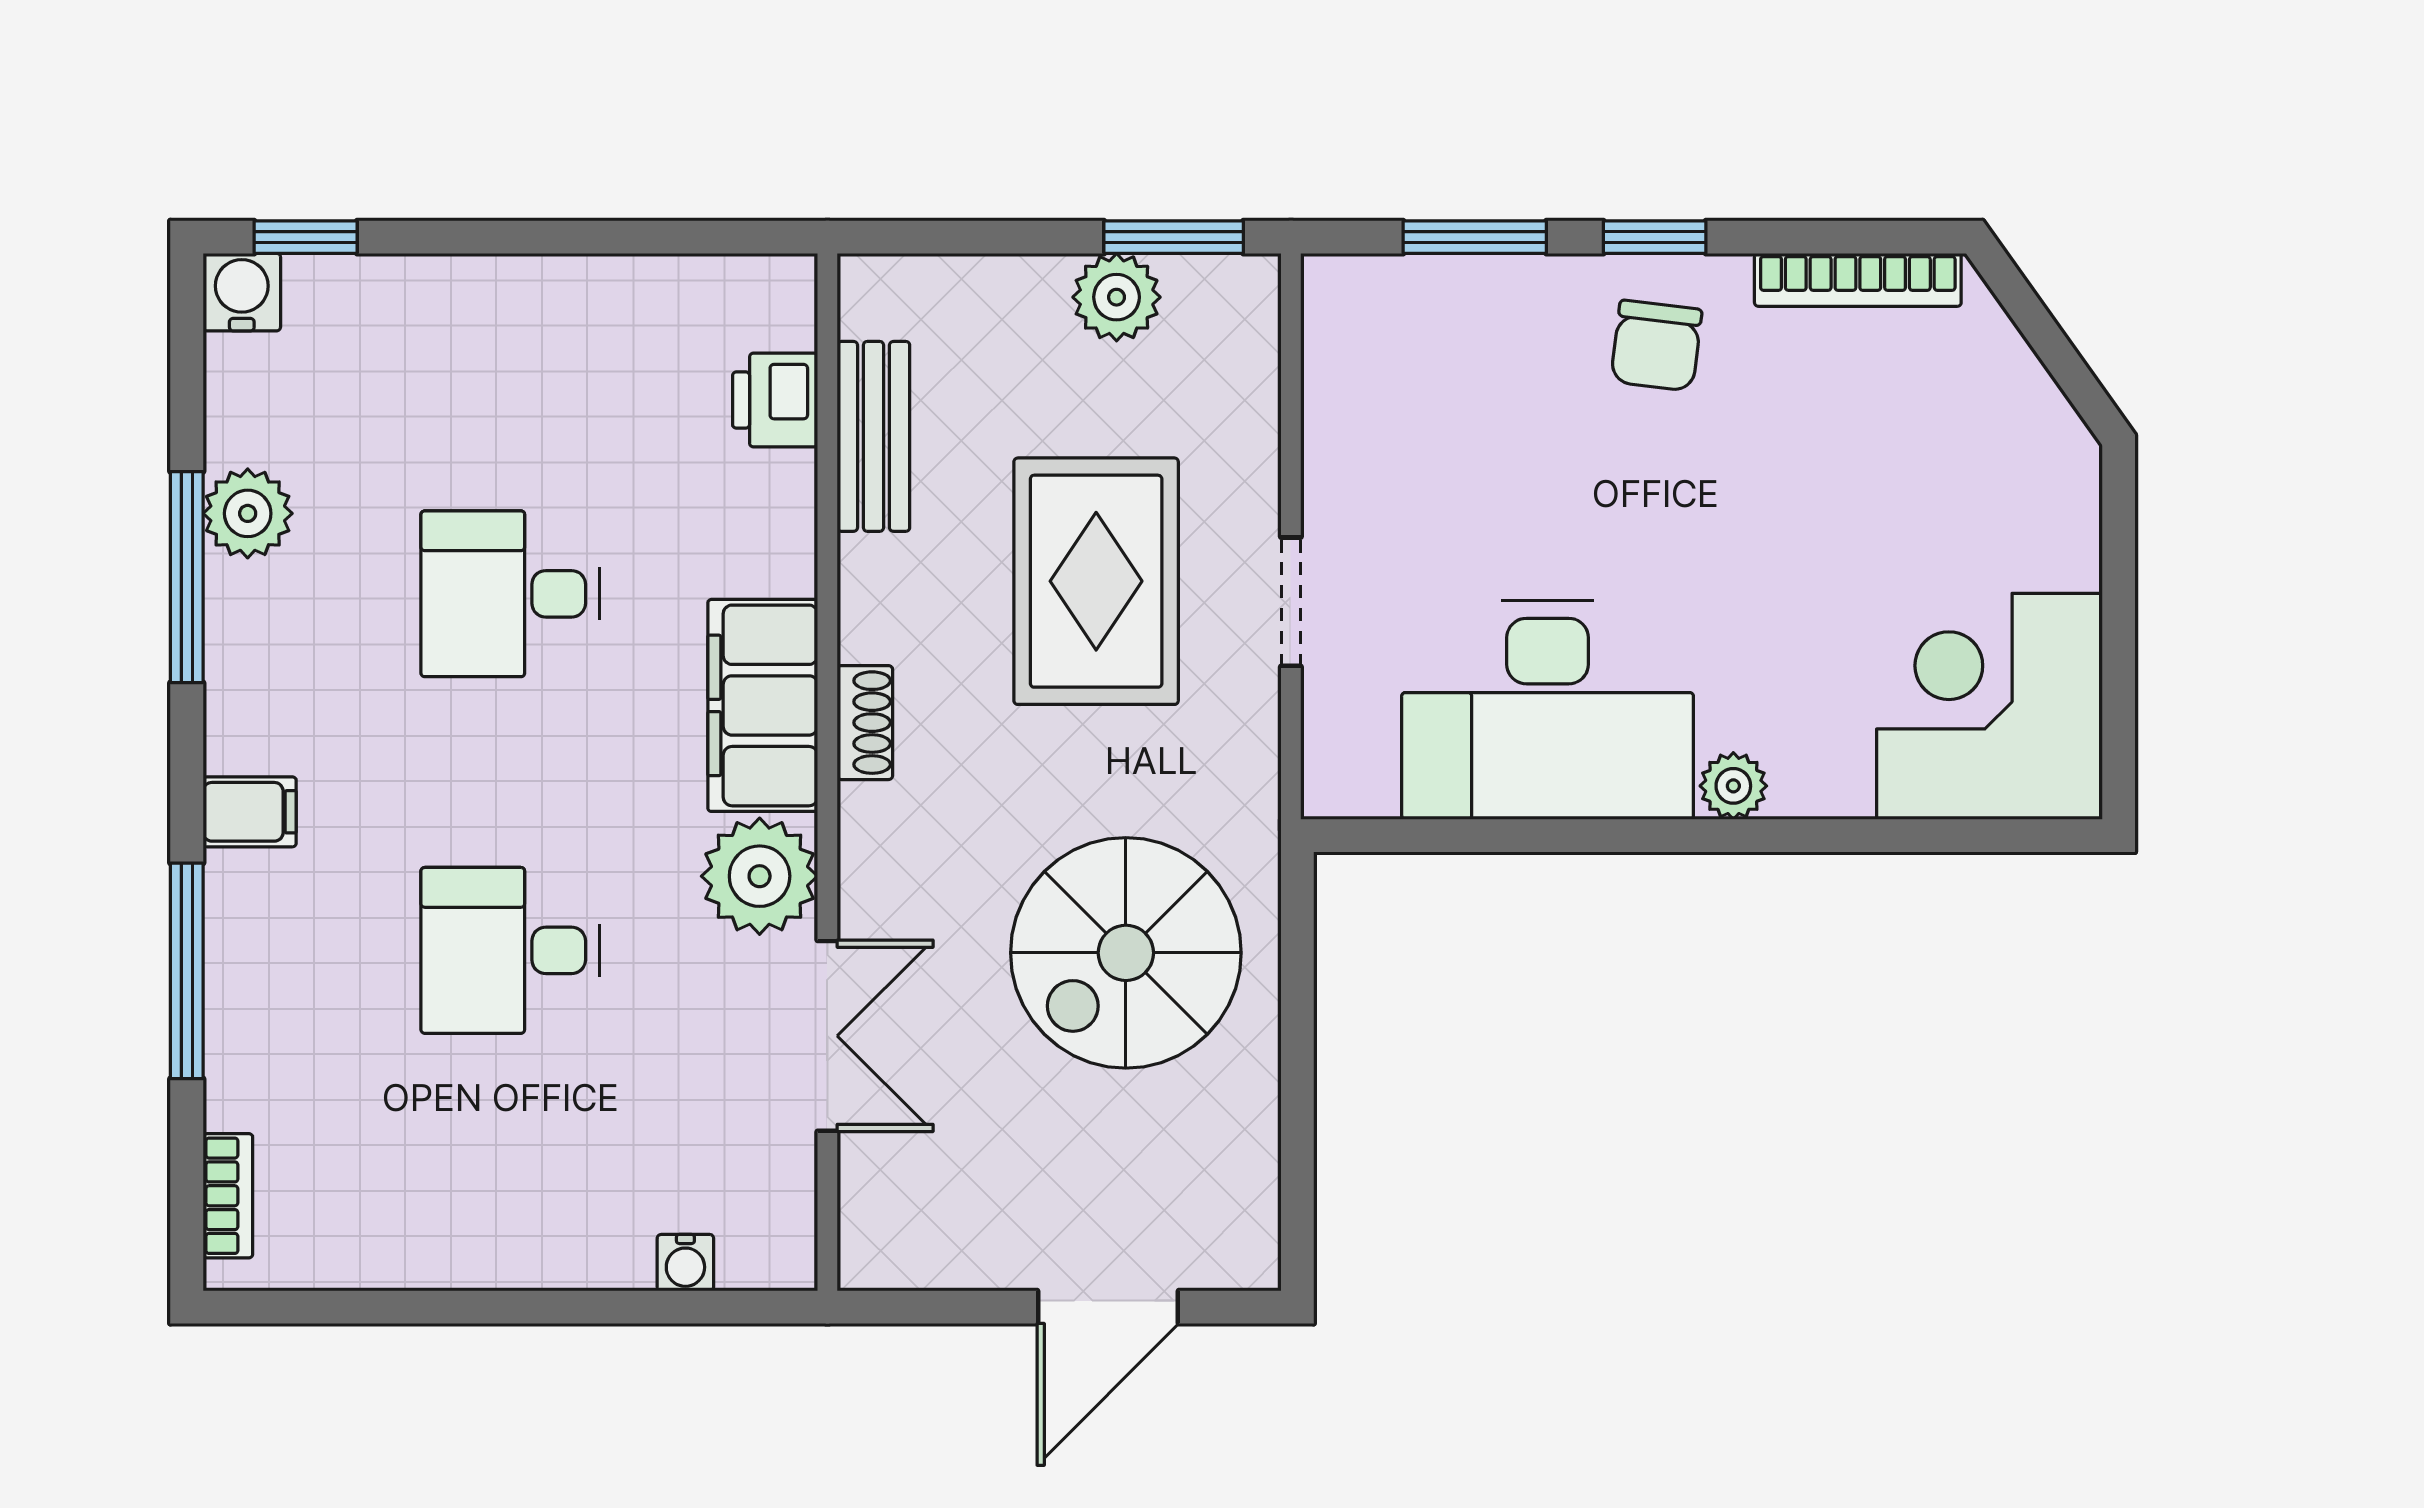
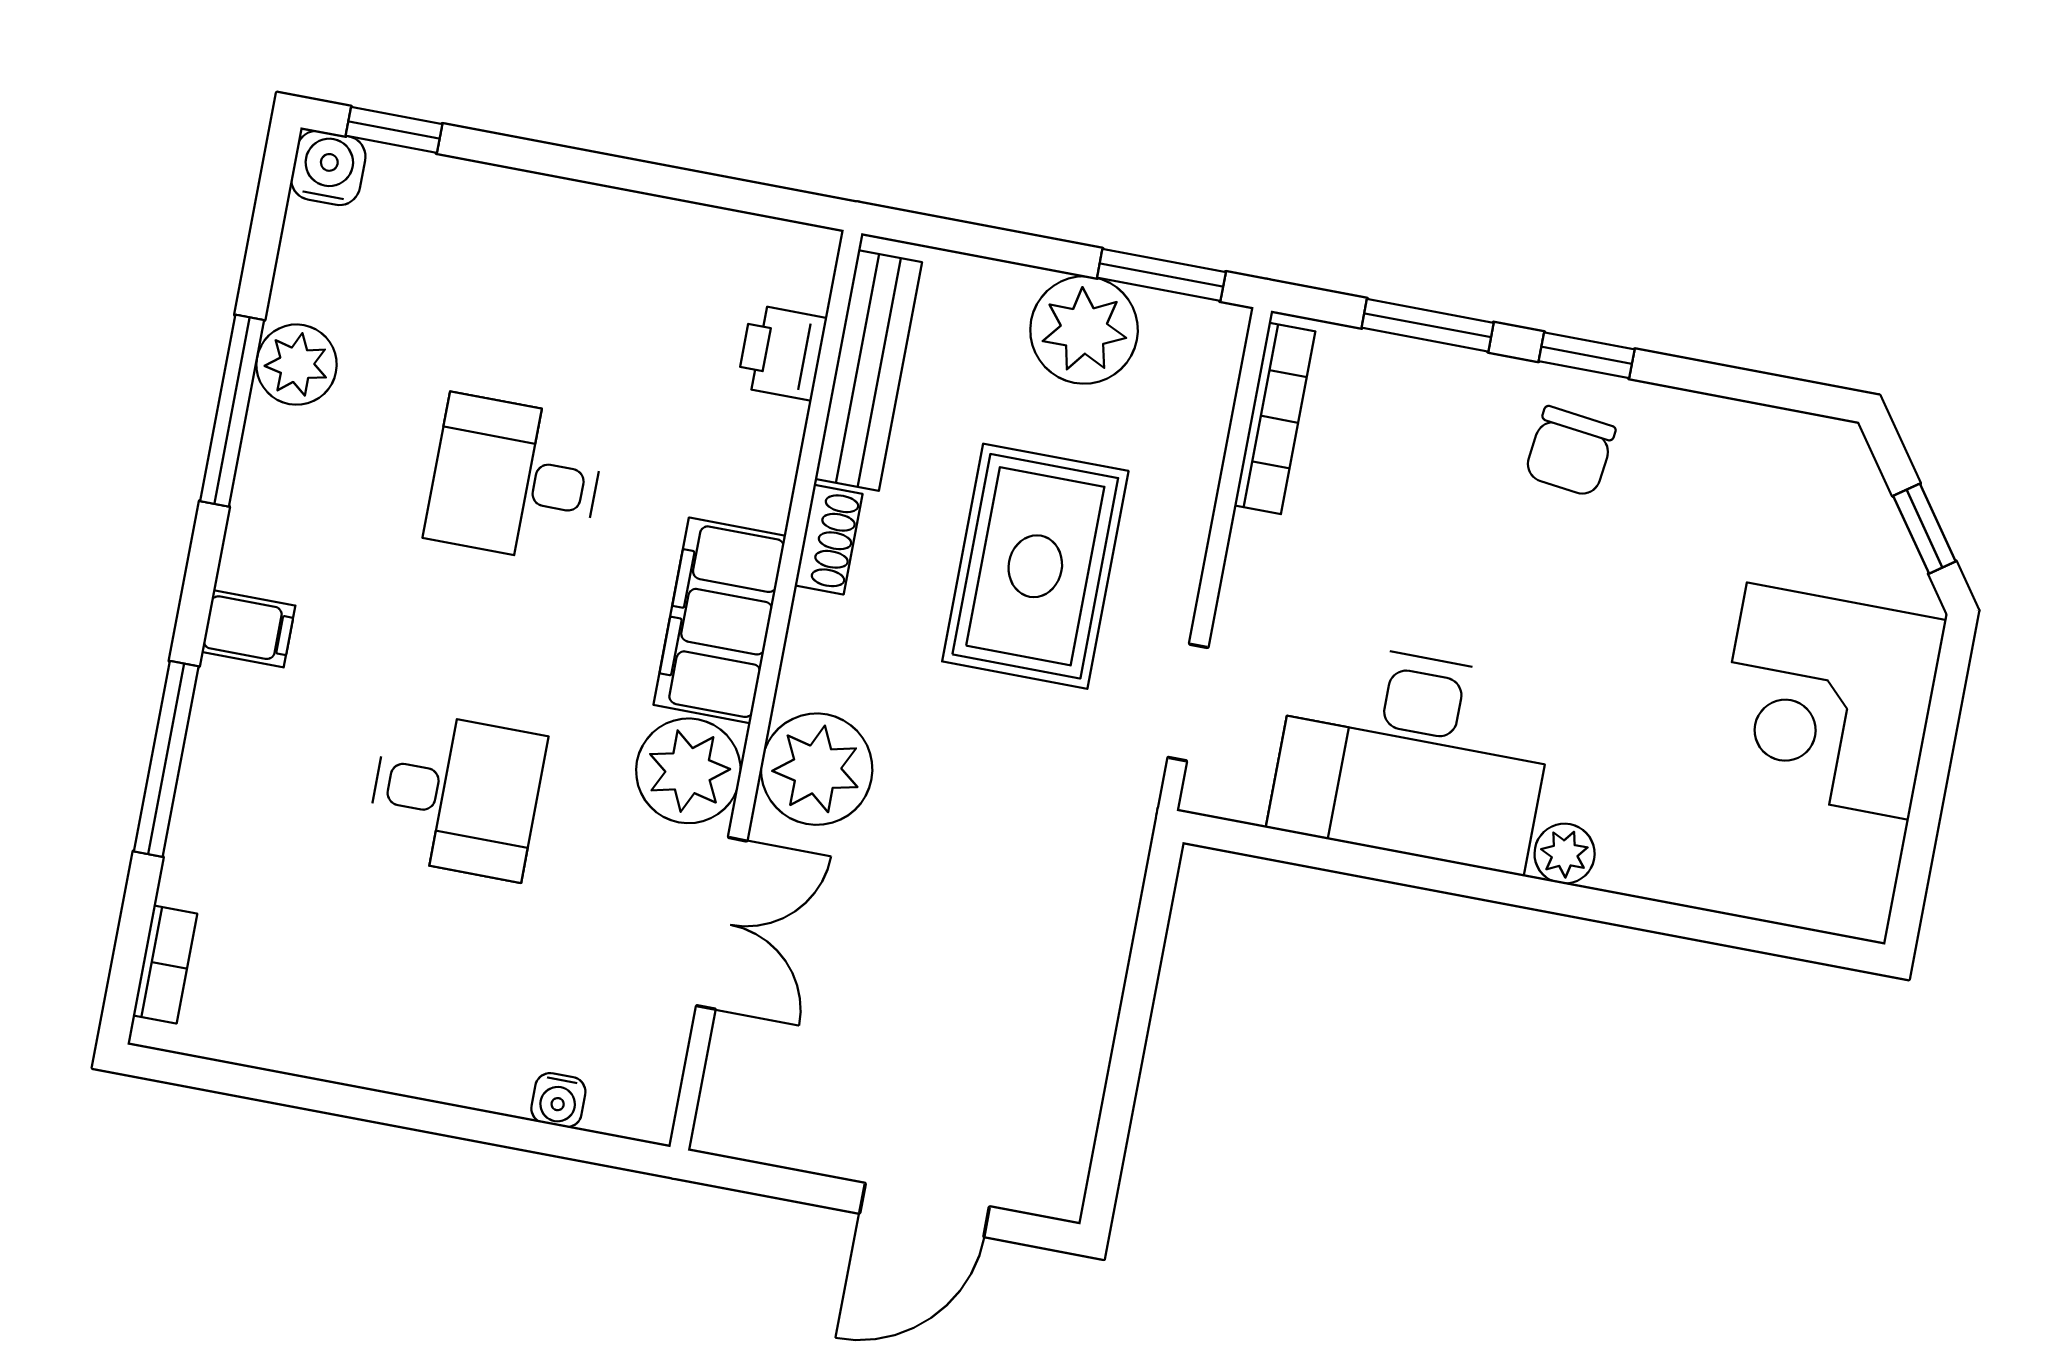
bookcase: (1858, 280) -> (1275, 418), moved, turned -90
plant: (1117, 297) -> (1084, 330), width x1.36, depth x1.36
window: (2059, 357) -> (1924, 529), added
bench: (873, 436) -> (868, 370), width x1.36
doorway: (1291, 602) -> (1188, 702), moved
corner desk: (1989, 706) -> (1828, 701), moved, turned -90
shoe rack: (865, 723) -> (829, 540), moved
plant: (899, 848) -> (817, 769), added
desk: (510, 950) -> (456, 795), turned 180
spiral stairs: (1126, 953) -> (1000, 900), removed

^^^^

**WORK TASK:**
The records above should be written out exactly, and the images dropped.

**RESULT:**
bookcase: (1858, 280) -> (1275, 418), moved, turned -90
plant: (1117, 297) -> (1084, 330), width x1.36, depth x1.36
window: (2059, 357) -> (1924, 529), added
bench: (873, 436) -> (868, 370), width x1.36
doorway: (1291, 602) -> (1188, 702), moved
corner desk: (1989, 706) -> (1828, 701), moved, turned -90
shoe rack: (865, 723) -> (829, 540), moved
plant: (899, 848) -> (817, 769), added
desk: (510, 950) -> (456, 795), turned 180
spiral stairs: (1126, 953) -> (1000, 900), removed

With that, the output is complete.